Begin at the line with "green marker [587,563,656,672]" and output every line through the end of the records, exactly as given. Omit pictures.

□ □ □ □ □ □ □

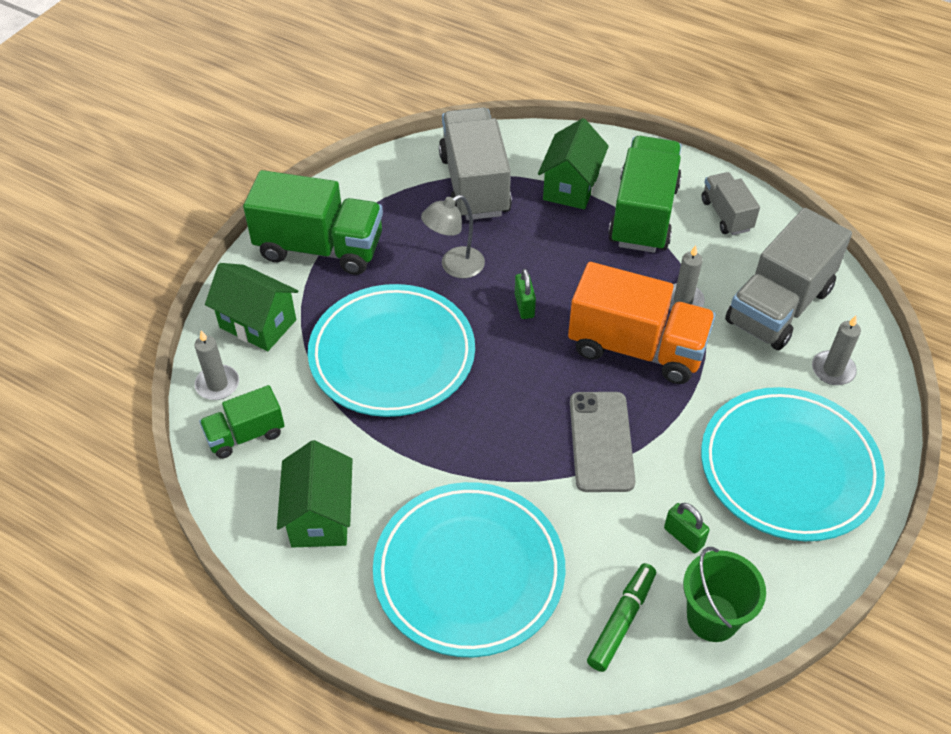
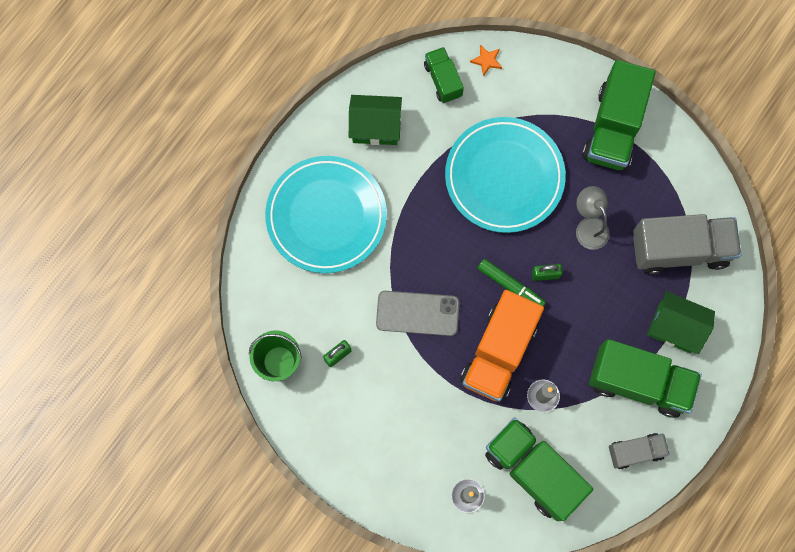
camera: 95 degrees right, 25 degrees up
grey candle [194,330,239,400] -> orange star [470,45,502,77]
green house [205,263,298,351] -> none
green marker [587,563,656,672] -> green marker moved to [478,259,546,307]
turquoise plate [701,387,885,541] -> none
grey truck [725,208,852,350] -> green truck [485,417,593,521]

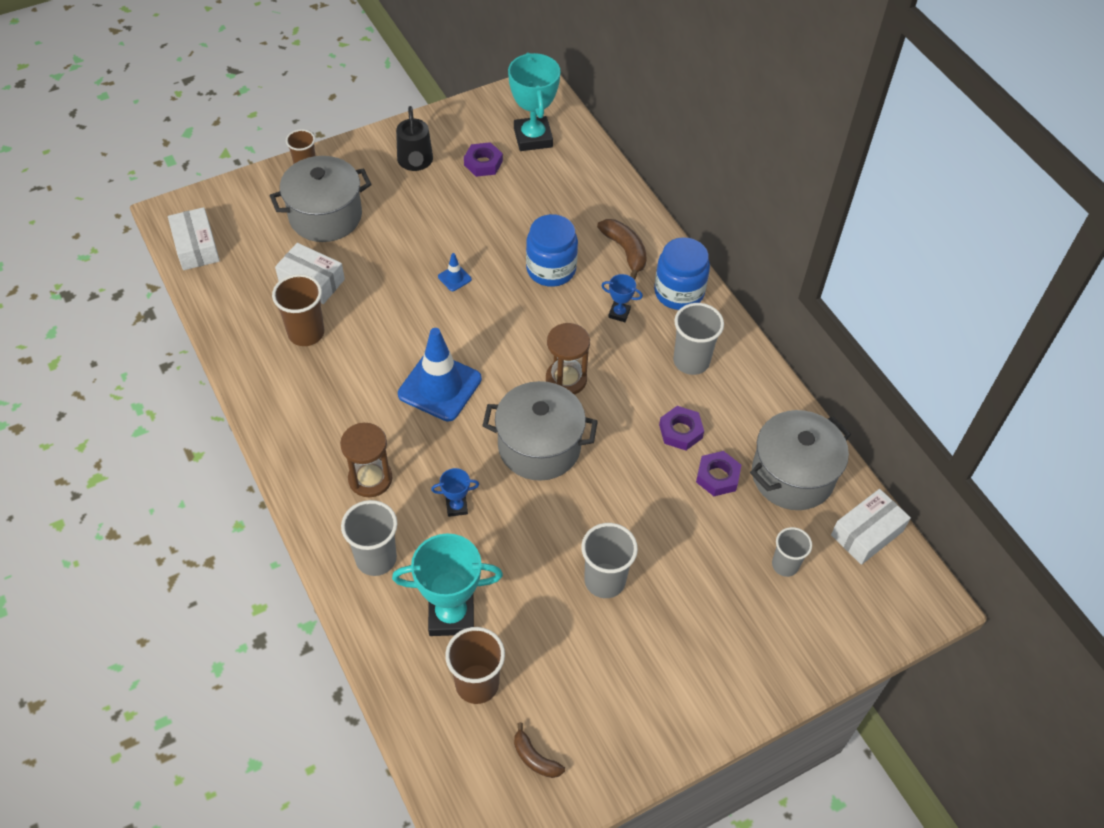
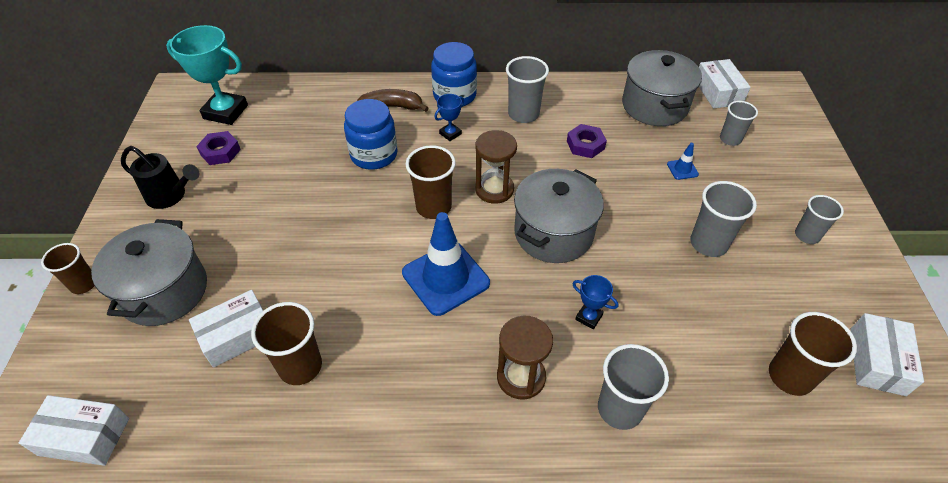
camera: 60 degrees left, 5 degrees down
turquoise trophy [392,534,503,636] -> none
blue trophy [431,468,479,517] -> blue trophy turned 75 degrees counterclockwise [572,275,618,329]
blue traffic cone [438,253,472,291] -> blue traffic cone moved to [667,143,699,180]
brown banana [514,722,565,778] -> white box [851,313,924,396]
purple nut [696,451,741,496] -> none
none -> brown cup [406,145,456,219]
none -> grey cup [795,195,844,244]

□ □ □ □ □ □ □

§ ANSWER SECTION:
green marker [587,563,656,672] -> green marker moved to [478,259,546,307]
turquoise plate [701,387,885,541] -> none
grey truck [725,208,852,350] -> green truck [485,417,593,521]

camera: 60 degrees left, 5 degrees down
turquoise trophy [392,534,503,636] -> none
blue trophy [431,468,479,517] -> blue trophy turned 75 degrees counterclockwise [572,275,618,329]
blue traffic cone [438,253,472,291] -> blue traffic cone moved to [667,143,699,180]
brown banana [514,722,565,778] -> white box [851,313,924,396]
purple nut [696,451,741,496] -> none
none -> brown cup [406,145,456,219]
none -> grey cup [795,195,844,244]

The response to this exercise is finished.